EXERCISE INSTRUCTIONS:
What follows is a set of records; restate each one word for word and drop the pictures.

>>>>

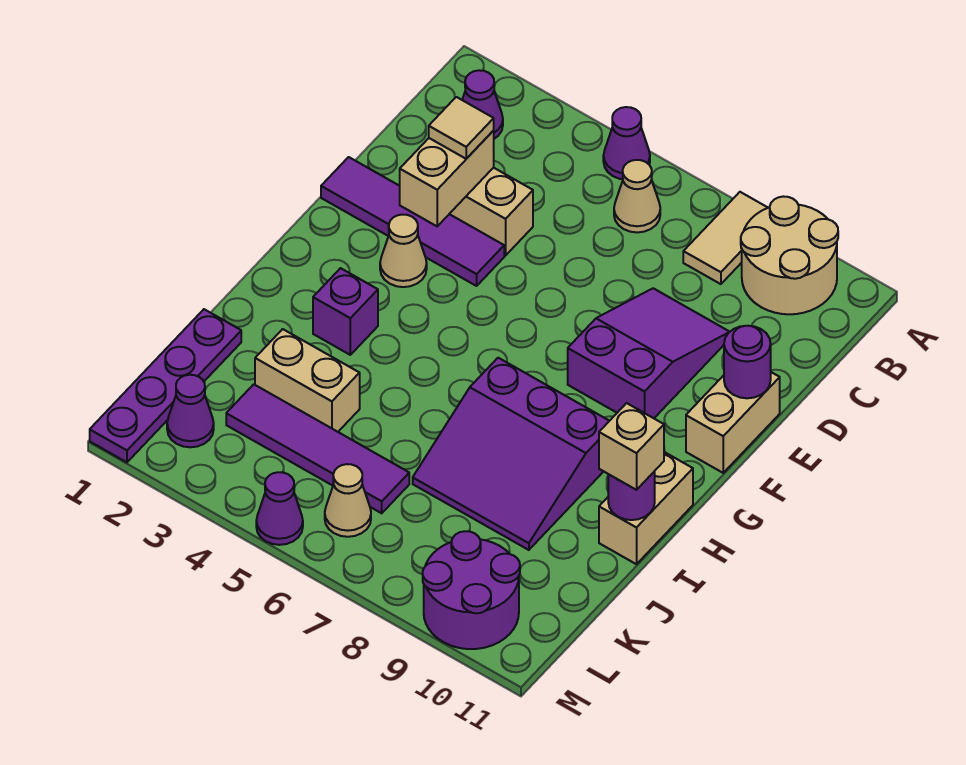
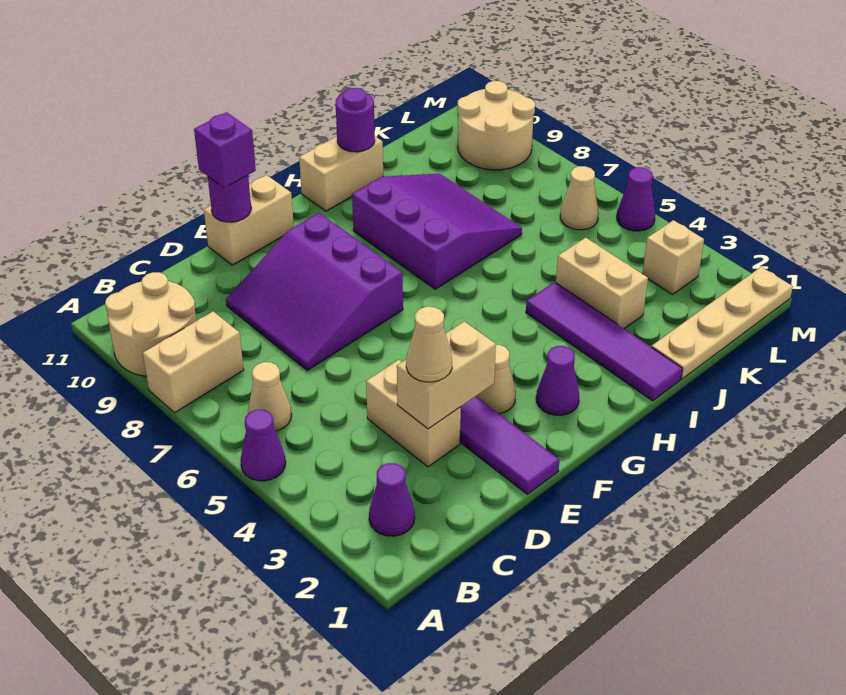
tan tile A8:B8 level 1 -> tan brick A8:B8 level 1
tan tile D3 level 3 -> tan cone D3 level 3
purple slope D8:F9 level 1 top F -> purple slope D7:F9 level 1 top F
purple brick H3 level 1 -> purple brick E11 level 3
tan brick I11 level 3 -> tan brick L3 level 1
purple plate J1:M1 level 1 -> tan plate J1:M1 level 1
purple tile K3:K6 level 1 -> purple tile I1:I4 level 1
purple cone L2 level 1 -> purple cone G2 level 1
purple round brick L9:M10 level 1 -> tan round brick L9:M10 level 1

<<<<

SOLUTION TO THIS EXERCISE:
tan tile A8:B8 level 1 -> tan brick A8:B8 level 1
tan tile D3 level 3 -> tan cone D3 level 3
purple slope D8:F9 level 1 top F -> purple slope D7:F9 level 1 top F
purple brick H3 level 1 -> purple brick E11 level 3
tan brick I11 level 3 -> tan brick L3 level 1
purple plate J1:M1 level 1 -> tan plate J1:M1 level 1
purple tile K3:K6 level 1 -> purple tile I1:I4 level 1
purple cone L2 level 1 -> purple cone G2 level 1
purple round brick L9:M10 level 1 -> tan round brick L9:M10 level 1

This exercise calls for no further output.